» **Dataset section**:
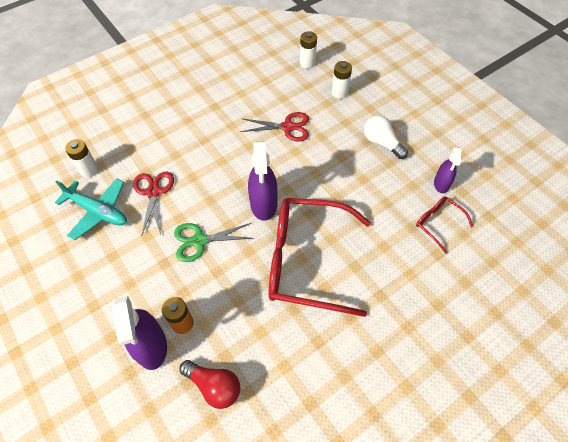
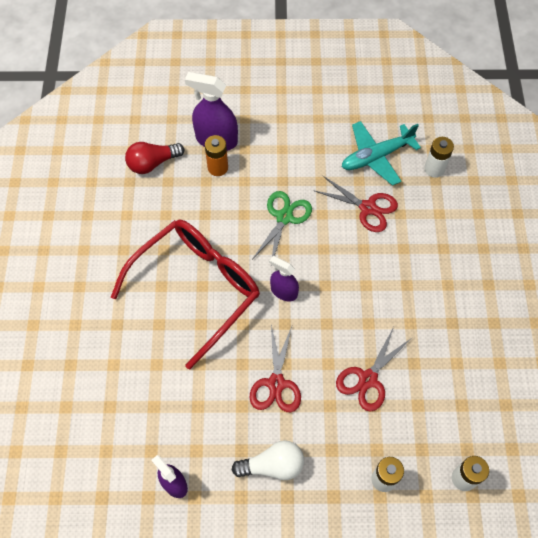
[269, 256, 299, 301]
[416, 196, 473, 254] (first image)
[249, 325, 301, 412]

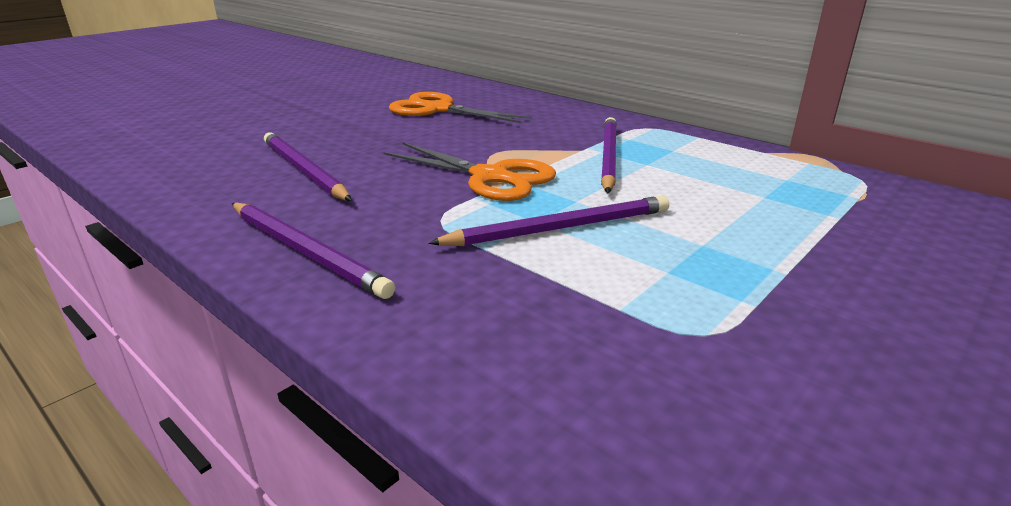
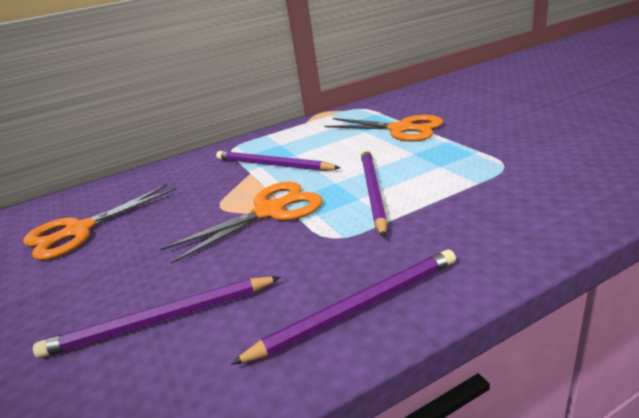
[324, 115, 443, 142]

» **Exercise requirements**: Please reproduce the data above word for word, skipping all images.

» **Response box**:
[269, 256, 299, 301]
[416, 196, 473, 254] (first image)
[249, 325, 301, 412]

[324, 115, 443, 142]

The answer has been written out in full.